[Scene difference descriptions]
________________________
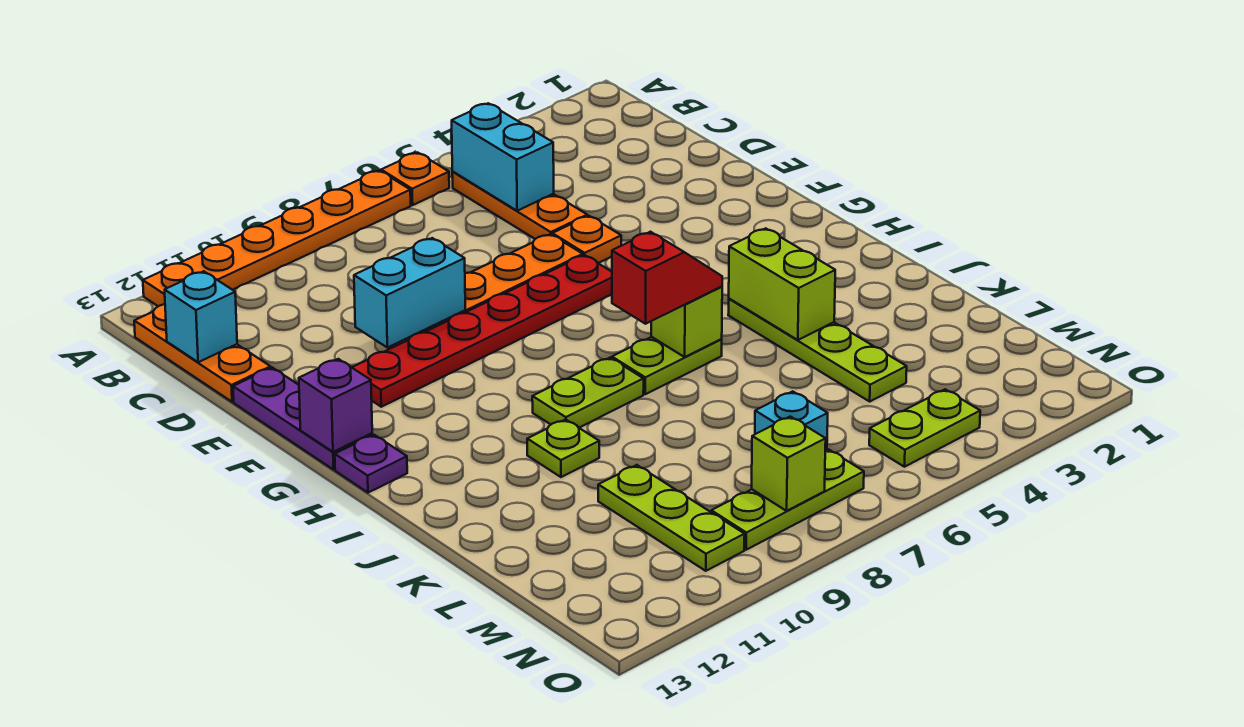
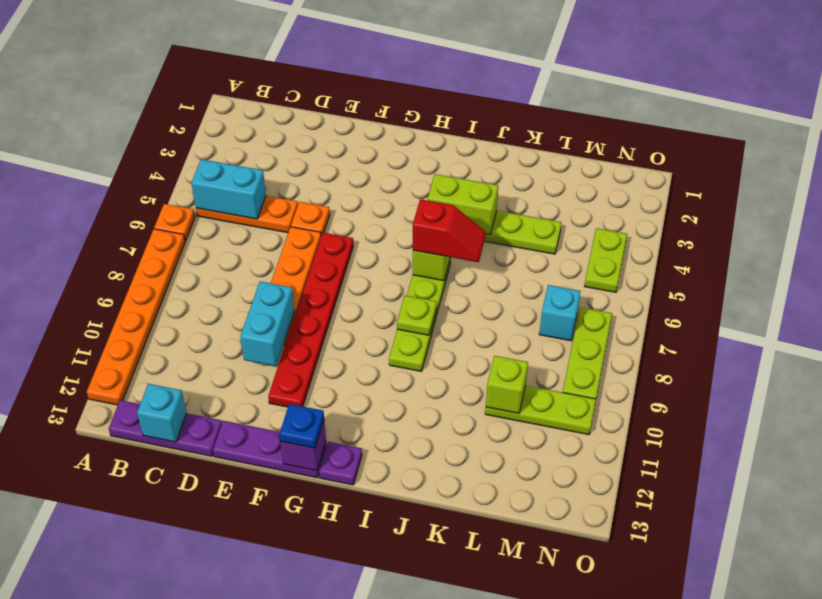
orange plate B13:D13 level 1 -> purple plate B13:D13 level 1
none -> blue plate G13 level 3
red slope I6:I7 level 3 top 7 -> red slope I6:J6 level 3 top I
lime plate J10 level 1 -> lime plate I8 level 2
lime brick N8 level 2 -> lime brick L10 level 2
________________________
▶ [TASK INSTRUCTIONS]
Answer with one number: how many lines of the entries above include the word "plate".

▶ [YOUR RESPONSE]
3